▶ **Task brief**: Show every line below that contains the string "kern", matching case exactly, and copy each such line in full.

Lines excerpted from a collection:
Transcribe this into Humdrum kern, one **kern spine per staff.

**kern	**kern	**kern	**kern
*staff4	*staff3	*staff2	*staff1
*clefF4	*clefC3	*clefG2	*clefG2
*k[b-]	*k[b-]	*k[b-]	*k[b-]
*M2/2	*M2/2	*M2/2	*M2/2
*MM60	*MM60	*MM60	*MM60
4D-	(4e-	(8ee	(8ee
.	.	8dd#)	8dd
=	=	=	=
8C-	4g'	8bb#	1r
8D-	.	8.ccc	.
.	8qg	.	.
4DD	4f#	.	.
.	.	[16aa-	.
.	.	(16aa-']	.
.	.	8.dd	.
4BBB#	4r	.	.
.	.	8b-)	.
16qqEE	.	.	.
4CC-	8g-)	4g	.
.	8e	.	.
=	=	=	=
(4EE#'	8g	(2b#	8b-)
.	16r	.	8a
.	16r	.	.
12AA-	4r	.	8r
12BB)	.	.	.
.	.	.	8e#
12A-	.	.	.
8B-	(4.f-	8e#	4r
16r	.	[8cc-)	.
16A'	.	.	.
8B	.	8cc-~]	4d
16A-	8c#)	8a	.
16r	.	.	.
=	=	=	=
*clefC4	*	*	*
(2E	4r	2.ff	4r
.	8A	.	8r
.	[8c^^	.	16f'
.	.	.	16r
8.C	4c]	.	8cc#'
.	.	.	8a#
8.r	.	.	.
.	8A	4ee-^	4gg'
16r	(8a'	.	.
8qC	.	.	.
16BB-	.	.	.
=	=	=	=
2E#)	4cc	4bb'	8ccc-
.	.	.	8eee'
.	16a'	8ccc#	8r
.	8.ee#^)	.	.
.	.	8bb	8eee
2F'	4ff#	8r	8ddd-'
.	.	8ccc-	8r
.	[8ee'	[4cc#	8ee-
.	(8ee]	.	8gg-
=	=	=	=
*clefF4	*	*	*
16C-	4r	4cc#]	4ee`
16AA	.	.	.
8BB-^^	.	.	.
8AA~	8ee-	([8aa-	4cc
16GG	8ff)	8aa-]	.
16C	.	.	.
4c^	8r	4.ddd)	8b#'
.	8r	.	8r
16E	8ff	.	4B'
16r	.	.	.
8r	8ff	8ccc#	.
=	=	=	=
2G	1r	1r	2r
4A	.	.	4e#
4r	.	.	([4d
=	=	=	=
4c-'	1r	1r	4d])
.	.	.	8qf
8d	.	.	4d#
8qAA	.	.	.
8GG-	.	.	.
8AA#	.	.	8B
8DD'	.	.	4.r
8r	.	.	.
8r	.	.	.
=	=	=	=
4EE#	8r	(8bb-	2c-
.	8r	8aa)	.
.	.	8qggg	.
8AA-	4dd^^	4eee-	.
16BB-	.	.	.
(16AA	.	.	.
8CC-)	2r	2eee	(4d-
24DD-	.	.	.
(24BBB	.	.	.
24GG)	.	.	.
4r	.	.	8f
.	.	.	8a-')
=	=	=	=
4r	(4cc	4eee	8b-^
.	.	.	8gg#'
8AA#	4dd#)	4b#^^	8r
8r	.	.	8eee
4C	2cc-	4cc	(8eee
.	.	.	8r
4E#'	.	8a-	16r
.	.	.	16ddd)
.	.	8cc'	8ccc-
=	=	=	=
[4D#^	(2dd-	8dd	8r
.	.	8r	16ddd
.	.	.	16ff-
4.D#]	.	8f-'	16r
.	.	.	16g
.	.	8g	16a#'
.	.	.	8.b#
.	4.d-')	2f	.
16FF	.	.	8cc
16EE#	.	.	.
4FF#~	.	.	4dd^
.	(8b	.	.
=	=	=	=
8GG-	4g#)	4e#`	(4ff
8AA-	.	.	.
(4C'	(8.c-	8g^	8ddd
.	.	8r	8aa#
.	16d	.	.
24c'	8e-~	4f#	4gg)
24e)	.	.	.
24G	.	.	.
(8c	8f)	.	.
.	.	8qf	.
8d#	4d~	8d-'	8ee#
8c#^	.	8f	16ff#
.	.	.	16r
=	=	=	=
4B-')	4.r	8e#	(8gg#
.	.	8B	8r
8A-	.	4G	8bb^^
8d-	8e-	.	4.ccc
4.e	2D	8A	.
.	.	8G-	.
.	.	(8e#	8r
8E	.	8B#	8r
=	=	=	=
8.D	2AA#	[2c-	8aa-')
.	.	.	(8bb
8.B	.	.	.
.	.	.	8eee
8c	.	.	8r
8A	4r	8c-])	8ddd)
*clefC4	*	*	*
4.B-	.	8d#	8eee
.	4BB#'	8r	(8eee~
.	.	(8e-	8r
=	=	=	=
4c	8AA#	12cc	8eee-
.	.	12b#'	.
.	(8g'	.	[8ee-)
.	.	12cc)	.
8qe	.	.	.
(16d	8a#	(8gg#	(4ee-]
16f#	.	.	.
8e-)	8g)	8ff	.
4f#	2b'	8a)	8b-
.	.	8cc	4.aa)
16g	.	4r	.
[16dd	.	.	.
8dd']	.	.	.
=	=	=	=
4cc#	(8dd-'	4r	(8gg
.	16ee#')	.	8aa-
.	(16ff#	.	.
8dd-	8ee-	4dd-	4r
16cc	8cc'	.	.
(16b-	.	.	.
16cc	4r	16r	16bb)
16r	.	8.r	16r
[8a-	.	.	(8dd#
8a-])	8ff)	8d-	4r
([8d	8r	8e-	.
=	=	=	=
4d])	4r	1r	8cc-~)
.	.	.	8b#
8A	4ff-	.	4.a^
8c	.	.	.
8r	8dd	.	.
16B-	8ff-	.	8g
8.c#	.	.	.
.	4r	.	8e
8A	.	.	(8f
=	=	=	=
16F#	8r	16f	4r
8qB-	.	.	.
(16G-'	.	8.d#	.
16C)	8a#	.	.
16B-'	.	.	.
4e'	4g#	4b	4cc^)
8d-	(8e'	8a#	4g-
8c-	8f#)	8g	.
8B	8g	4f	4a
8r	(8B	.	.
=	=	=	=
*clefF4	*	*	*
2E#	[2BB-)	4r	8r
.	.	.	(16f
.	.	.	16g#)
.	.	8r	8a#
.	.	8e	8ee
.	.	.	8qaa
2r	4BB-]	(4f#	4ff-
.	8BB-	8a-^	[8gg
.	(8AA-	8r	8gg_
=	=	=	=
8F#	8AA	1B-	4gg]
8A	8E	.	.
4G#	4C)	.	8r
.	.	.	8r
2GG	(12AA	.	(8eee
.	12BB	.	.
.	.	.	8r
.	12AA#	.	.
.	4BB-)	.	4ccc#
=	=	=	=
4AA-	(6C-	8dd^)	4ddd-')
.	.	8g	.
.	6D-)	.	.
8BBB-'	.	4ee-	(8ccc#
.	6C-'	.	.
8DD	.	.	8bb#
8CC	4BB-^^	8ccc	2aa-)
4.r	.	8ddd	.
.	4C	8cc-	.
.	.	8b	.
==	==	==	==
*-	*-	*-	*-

▶ **Task result**:
Transcribe this into Humdrum kern, one **kern spine per staff.
**kern	**kern	**kern	**kern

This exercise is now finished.